══ Exercise data ══

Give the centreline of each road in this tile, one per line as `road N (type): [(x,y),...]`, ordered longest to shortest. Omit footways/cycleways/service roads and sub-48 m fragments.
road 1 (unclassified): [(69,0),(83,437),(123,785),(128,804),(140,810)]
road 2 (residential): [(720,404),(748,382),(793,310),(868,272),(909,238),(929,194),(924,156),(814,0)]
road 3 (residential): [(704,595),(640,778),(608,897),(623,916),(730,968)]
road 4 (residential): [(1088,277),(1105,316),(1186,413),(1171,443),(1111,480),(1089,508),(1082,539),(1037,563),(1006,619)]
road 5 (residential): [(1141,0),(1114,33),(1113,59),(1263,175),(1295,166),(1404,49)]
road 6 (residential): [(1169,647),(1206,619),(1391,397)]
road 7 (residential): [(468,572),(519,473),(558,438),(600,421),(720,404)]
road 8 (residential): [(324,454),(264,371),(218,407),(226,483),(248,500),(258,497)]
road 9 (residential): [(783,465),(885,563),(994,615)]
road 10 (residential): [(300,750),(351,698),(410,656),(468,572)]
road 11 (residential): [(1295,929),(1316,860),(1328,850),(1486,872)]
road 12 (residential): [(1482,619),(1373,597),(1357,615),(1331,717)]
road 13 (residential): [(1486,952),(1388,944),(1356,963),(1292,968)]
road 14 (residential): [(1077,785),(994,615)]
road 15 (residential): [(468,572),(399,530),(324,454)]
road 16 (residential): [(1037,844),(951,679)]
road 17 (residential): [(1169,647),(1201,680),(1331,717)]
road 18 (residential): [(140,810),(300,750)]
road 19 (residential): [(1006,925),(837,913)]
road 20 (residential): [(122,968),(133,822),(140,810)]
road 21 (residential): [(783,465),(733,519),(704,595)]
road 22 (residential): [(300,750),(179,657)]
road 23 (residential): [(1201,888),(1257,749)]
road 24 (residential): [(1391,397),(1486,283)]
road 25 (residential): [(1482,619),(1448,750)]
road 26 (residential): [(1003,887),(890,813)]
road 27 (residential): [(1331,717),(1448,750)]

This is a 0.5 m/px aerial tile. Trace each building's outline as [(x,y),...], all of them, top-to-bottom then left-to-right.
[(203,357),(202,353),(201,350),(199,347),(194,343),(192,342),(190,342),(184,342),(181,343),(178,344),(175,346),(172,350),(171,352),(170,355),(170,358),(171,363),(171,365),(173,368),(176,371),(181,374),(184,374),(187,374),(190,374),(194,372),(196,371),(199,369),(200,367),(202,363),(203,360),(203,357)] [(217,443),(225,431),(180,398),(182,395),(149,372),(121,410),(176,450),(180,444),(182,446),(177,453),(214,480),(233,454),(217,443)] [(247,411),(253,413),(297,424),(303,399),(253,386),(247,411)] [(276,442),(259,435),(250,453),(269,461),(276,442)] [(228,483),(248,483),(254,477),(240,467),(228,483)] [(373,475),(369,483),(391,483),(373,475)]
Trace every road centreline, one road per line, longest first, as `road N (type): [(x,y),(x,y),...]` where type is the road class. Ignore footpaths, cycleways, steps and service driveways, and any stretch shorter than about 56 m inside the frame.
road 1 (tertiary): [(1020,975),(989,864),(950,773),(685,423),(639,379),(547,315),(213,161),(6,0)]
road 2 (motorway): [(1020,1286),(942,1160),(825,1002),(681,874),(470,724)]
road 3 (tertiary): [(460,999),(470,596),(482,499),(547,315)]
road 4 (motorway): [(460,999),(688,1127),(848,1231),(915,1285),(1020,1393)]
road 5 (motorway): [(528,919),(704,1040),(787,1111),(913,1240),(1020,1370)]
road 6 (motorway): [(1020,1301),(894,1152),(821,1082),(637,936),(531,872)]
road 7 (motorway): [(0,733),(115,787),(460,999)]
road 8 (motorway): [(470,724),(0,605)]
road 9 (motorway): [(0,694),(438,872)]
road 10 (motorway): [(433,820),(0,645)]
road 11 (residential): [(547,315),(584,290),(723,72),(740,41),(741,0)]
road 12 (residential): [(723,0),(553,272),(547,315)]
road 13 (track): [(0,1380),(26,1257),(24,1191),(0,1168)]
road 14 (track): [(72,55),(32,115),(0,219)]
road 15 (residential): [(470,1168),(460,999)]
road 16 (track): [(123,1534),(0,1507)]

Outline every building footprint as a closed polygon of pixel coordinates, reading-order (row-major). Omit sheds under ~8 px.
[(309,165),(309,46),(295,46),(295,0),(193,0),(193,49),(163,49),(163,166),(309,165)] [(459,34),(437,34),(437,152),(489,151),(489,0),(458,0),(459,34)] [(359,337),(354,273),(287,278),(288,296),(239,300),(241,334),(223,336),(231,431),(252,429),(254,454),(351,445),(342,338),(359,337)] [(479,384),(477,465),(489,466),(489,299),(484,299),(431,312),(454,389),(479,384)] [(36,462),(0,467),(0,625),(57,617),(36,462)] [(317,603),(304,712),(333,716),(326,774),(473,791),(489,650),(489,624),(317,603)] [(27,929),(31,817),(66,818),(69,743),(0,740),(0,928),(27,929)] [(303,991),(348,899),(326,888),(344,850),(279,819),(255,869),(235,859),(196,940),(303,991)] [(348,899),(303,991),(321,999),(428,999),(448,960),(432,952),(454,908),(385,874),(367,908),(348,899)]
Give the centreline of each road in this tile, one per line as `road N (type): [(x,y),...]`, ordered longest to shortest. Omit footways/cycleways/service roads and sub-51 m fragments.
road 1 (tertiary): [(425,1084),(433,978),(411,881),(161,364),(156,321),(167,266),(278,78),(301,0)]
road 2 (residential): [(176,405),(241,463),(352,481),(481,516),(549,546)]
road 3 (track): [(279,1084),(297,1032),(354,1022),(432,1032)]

═══

• **Task statement**: Above are the records; reproduce all of them exactly.

• **Response area**:
Give the centreline of each road in this tile, one per line as `road N (type): [(x,y),...]`, ordered longest to shortest. Omit footways/cycleways/service roads and sub-48 m fragments.
road 1 (unclassified): [(69,0),(83,437),(123,785),(128,804),(140,810)]
road 2 (residential): [(720,404),(748,382),(793,310),(868,272),(909,238),(929,194),(924,156),(814,0)]
road 3 (residential): [(704,595),(640,778),(608,897),(623,916),(730,968)]
road 4 (residential): [(1088,277),(1105,316),(1186,413),(1171,443),(1111,480),(1089,508),(1082,539),(1037,563),(1006,619)]
road 5 (residential): [(1141,0),(1114,33),(1113,59),(1263,175),(1295,166),(1404,49)]
road 6 (residential): [(1169,647),(1206,619),(1391,397)]
road 7 (residential): [(468,572),(519,473),(558,438),(600,421),(720,404)]
road 8 (residential): [(324,454),(264,371),(218,407),(226,483),(248,500),(258,497)]
road 9 (residential): [(783,465),(885,563),(994,615)]
road 10 (residential): [(300,750),(351,698),(410,656),(468,572)]
road 11 (residential): [(1295,929),(1316,860),(1328,850),(1486,872)]
road 12 (residential): [(1482,619),(1373,597),(1357,615),(1331,717)]
road 13 (residential): [(1486,952),(1388,944),(1356,963),(1292,968)]
road 14 (residential): [(1077,785),(994,615)]
road 15 (residential): [(468,572),(399,530),(324,454)]
road 16 (residential): [(1037,844),(951,679)]
road 17 (residential): [(1169,647),(1201,680),(1331,717)]
road 18 (residential): [(140,810),(300,750)]
road 19 (residential): [(1006,925),(837,913)]
road 20 (residential): [(122,968),(133,822),(140,810)]
road 21 (residential): [(783,465),(733,519),(704,595)]
road 22 (residential): [(300,750),(179,657)]
road 23 (residential): [(1201,888),(1257,749)]
road 24 (residential): [(1391,397),(1486,283)]
road 25 (residential): [(1482,619),(1448,750)]
road 26 (residential): [(1003,887),(890,813)]
road 27 (residential): [(1331,717),(1448,750)]

This is a 0.5 m/px aerial tile. Trace each building's outline as [(x,y),...], all of them, top-to-bottom then left-to-right.
[(203,357),(202,353),(201,350),(199,347),(194,343),(192,342),(190,342),(184,342),(181,343),(178,344),(175,346),(172,350),(171,352),(170,355),(170,358),(171,363),(171,365),(173,368),(176,371),(181,374),(184,374),(187,374),(190,374),(194,372),(196,371),(199,369),(200,367),(202,363),(203,360),(203,357)] [(217,443),(225,431),(180,398),(182,395),(149,372),(121,410),(176,450),(180,444),(182,446),(177,453),(214,480),(233,454),(217,443)] [(247,411),(253,413),(297,424),(303,399),(253,386),(247,411)] [(276,442),(259,435),(250,453),(269,461),(276,442)] [(228,483),(248,483),(254,477),(240,467),(228,483)] [(373,475),(369,483),(391,483),(373,475)]
Trace every road centreline, one road per line, longest first, as `road N (type): [(x,y),(x,y),...]` where type is the road class. Ignore footpaths, cycleways, steps and service driveways, and any stretch shorter than about 56 m inside the frame.
road 1 (tertiary): [(1020,975),(989,864),(950,773),(685,423),(639,379),(547,315),(213,161),(6,0)]
road 2 (motorway): [(1020,1286),(942,1160),(825,1002),(681,874),(470,724)]
road 3 (tertiary): [(460,999),(470,596),(482,499),(547,315)]
road 4 (motorway): [(460,999),(688,1127),(848,1231),(915,1285),(1020,1393)]
road 5 (motorway): [(528,919),(704,1040),(787,1111),(913,1240),(1020,1370)]
road 6 (motorway): [(1020,1301),(894,1152),(821,1082),(637,936),(531,872)]
road 7 (motorway): [(0,733),(115,787),(460,999)]
road 8 (motorway): [(470,724),(0,605)]
road 9 (motorway): [(0,694),(438,872)]
road 10 (motorway): [(433,820),(0,645)]
road 11 (residential): [(547,315),(584,290),(723,72),(740,41),(741,0)]
road 12 (residential): [(723,0),(553,272),(547,315)]
road 13 (track): [(0,1380),(26,1257),(24,1191),(0,1168)]
road 14 (track): [(72,55),(32,115),(0,219)]
road 15 (residential): [(470,1168),(460,999)]
road 16 (track): [(123,1534),(0,1507)]

Outline every building footprint as a closed polygon of pixel coordinates, reading-order (row-major). Omit sheds under ~8 px.
[(309,165),(309,46),(295,46),(295,0),(193,0),(193,49),(163,49),(163,166),(309,165)] [(459,34),(437,34),(437,152),(489,151),(489,0),(458,0),(459,34)] [(359,337),(354,273),(287,278),(288,296),(239,300),(241,334),(223,336),(231,431),(252,429),(254,454),(351,445),(342,338),(359,337)] [(479,384),(477,465),(489,466),(489,299),(484,299),(431,312),(454,389),(479,384)] [(36,462),(0,467),(0,625),(57,617),(36,462)] [(317,603),(304,712),(333,716),(326,774),(473,791),(489,650),(489,624),(317,603)] [(27,929),(31,817),(66,818),(69,743),(0,740),(0,928),(27,929)] [(303,991),(348,899),(326,888),(344,850),(279,819),(255,869),(235,859),(196,940),(303,991)] [(348,899),(303,991),(321,999),(428,999),(448,960),(432,952),(454,908),(385,874),(367,908),(348,899)]
Give the centreline of each road in this tile, one per line as `road N (type): [(x,y),...]`, ordered longest to shortest. Omit footways/cycleways/service roads and sub-51 m fragments.
road 1 (tertiary): [(425,1084),(433,978),(411,881),(161,364),(156,321),(167,266),(278,78),(301,0)]
road 2 (residential): [(176,405),(241,463),(352,481),(481,516),(549,546)]
road 3 (track): [(279,1084),(297,1032),(354,1022),(432,1032)]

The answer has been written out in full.